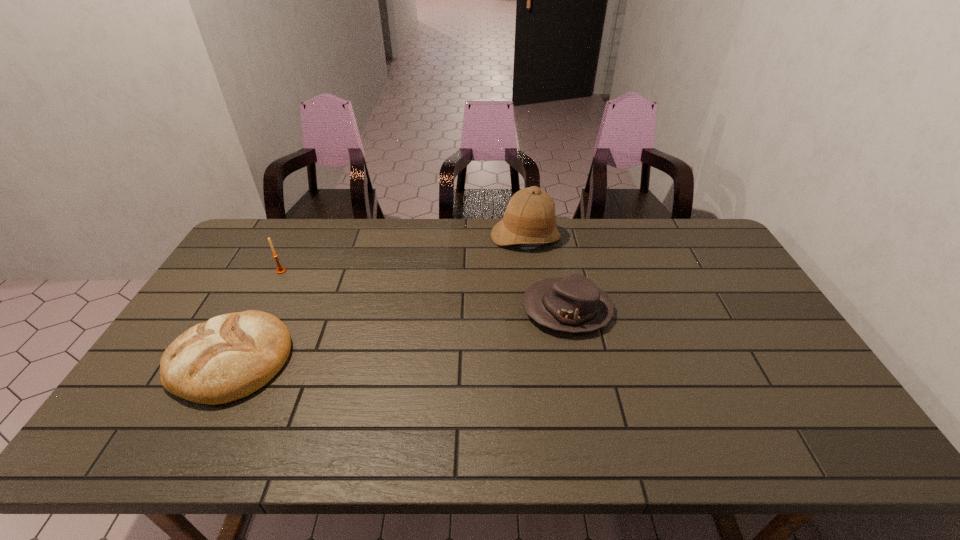
At what (x,y) coordinates should I click in order to perform the action: click on the farther hat. Please return your answer as a coordinate pair (x, y). Image resolution: width=960 pixels, height=540 pixels. Looking at the image, I should click on (529, 218).

Locate an element on the screen. the tallest object is located at coordinates (529, 218).

The image size is (960, 540). I want to click on the third nearest object, so click(280, 270).

The width and height of the screenshot is (960, 540). I want to click on candle_holder, so click(280, 270).

Where is `the shorter hat`? The image size is (960, 540). the shorter hat is located at coordinates (574, 304).

Locate an element on the screen. Image resolution: width=960 pixels, height=540 pixels. bread is located at coordinates (230, 356).

Identify the location of vacant space located on the front-facing side of the taller hat. Image resolution: width=960 pixels, height=540 pixels. (539, 331).

The width and height of the screenshot is (960, 540). Find the location of `vacant region located on the right of the third shortest object`. vacant region located on the right of the third shortest object is located at coordinates (372, 271).

Identify the location of vacant area situated 0.380m on the decorative side of the nearer hat. (395, 310).

Where is `free region located 0.260m on the decorative side of the nearer hat`? The image size is (960, 540). free region located 0.260m on the decorative side of the nearer hat is located at coordinates click(435, 310).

AIM:
Give back all of the lines above word for word, leaving out the pictures.

COMPLETED TASK:
At what (x,y) coordinates should I click in order to perform the action: click on the farther hat. Please return your answer as a coordinate pair (x, y). Image resolution: width=960 pixels, height=540 pixels. Looking at the image, I should click on (529, 218).

Locate an element on the screen. the tallest object is located at coordinates (529, 218).

The image size is (960, 540). I want to click on the third nearest object, so click(280, 270).

The width and height of the screenshot is (960, 540). I want to click on candle_holder, so click(280, 270).

Where is `the shorter hat`? The image size is (960, 540). the shorter hat is located at coordinates (574, 304).

Locate an element on the screen. Image resolution: width=960 pixels, height=540 pixels. bread is located at coordinates (230, 356).

Identify the location of vacant space located on the front-facing side of the taller hat. Image resolution: width=960 pixels, height=540 pixels. (539, 331).

The width and height of the screenshot is (960, 540). Find the location of `vacant region located on the right of the third shortest object`. vacant region located on the right of the third shortest object is located at coordinates (372, 271).

Identify the location of vacant area situated 0.380m on the decorative side of the nearer hat. (395, 310).

Where is `free region located 0.260m on the decorative side of the nearer hat`? The image size is (960, 540). free region located 0.260m on the decorative side of the nearer hat is located at coordinates click(435, 310).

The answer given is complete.